▸ What this task involves
All lines holding the word "pink" in the listing below need to be copied.

▸ Information shown
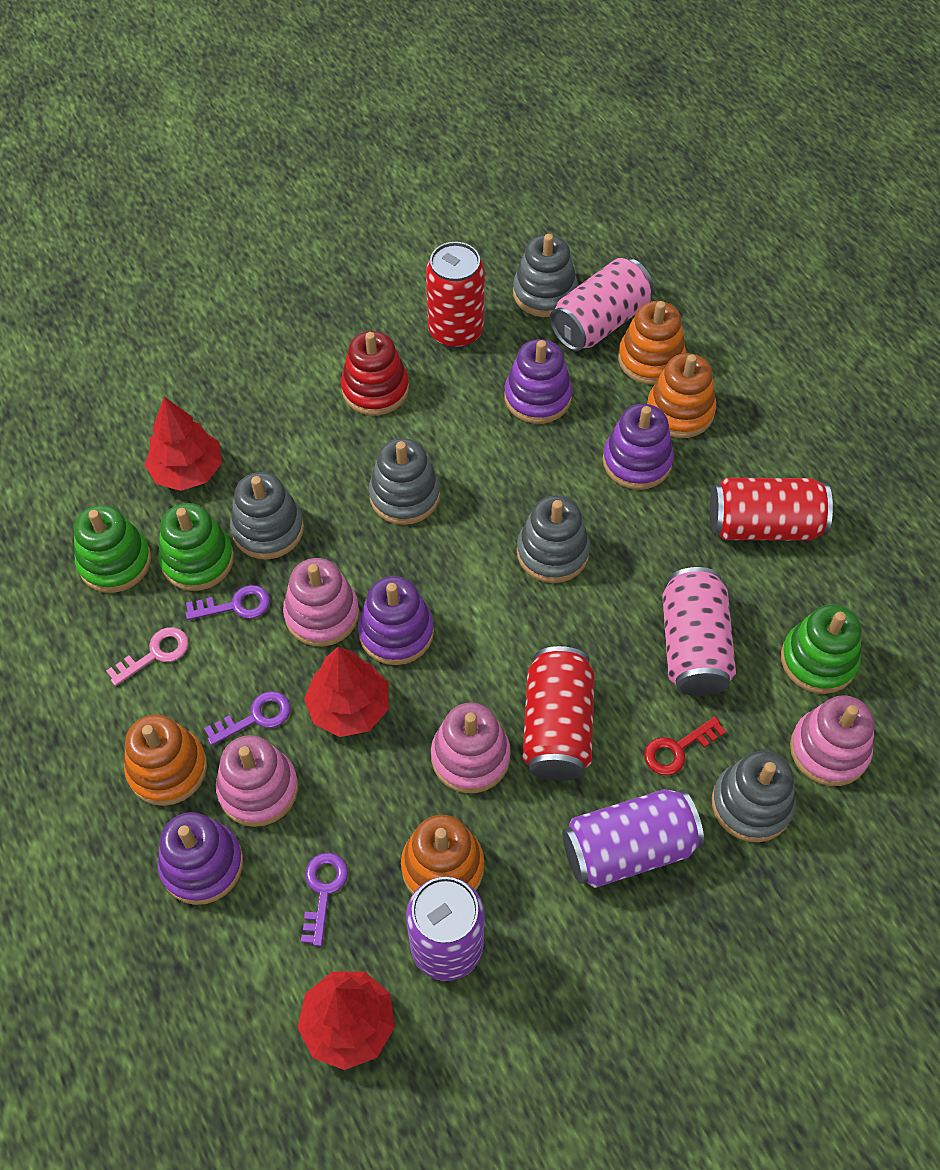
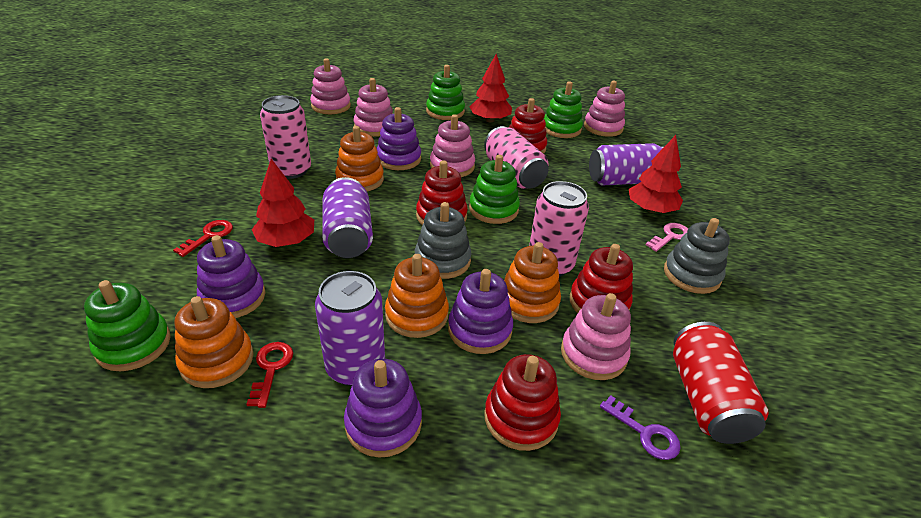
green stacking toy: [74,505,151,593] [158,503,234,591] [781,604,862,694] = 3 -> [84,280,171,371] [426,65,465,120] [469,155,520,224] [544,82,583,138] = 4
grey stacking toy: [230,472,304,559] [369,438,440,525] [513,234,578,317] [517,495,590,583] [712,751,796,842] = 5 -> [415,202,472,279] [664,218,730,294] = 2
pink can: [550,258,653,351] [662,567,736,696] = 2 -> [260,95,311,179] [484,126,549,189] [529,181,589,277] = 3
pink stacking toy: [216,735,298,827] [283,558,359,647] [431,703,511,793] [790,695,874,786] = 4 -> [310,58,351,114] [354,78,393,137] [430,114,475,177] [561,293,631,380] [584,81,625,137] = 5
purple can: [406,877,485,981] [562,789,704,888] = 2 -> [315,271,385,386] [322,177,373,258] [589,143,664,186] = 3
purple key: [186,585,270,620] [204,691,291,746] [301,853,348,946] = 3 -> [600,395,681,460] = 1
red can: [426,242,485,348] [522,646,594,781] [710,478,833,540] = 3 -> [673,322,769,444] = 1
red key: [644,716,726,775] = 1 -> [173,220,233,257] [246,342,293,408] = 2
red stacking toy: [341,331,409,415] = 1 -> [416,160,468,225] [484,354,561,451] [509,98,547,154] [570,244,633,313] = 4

▸ Exercise output
pink can: [550,258,653,351] [662,567,736,696] = 2 -> [260,95,311,179] [484,126,549,189] [529,181,589,277] = 3
pink stacking toy: [216,735,298,827] [283,558,359,647] [431,703,511,793] [790,695,874,786] = 4 -> [310,58,351,114] [354,78,393,137] [430,114,475,177] [561,293,631,380] [584,81,625,137] = 5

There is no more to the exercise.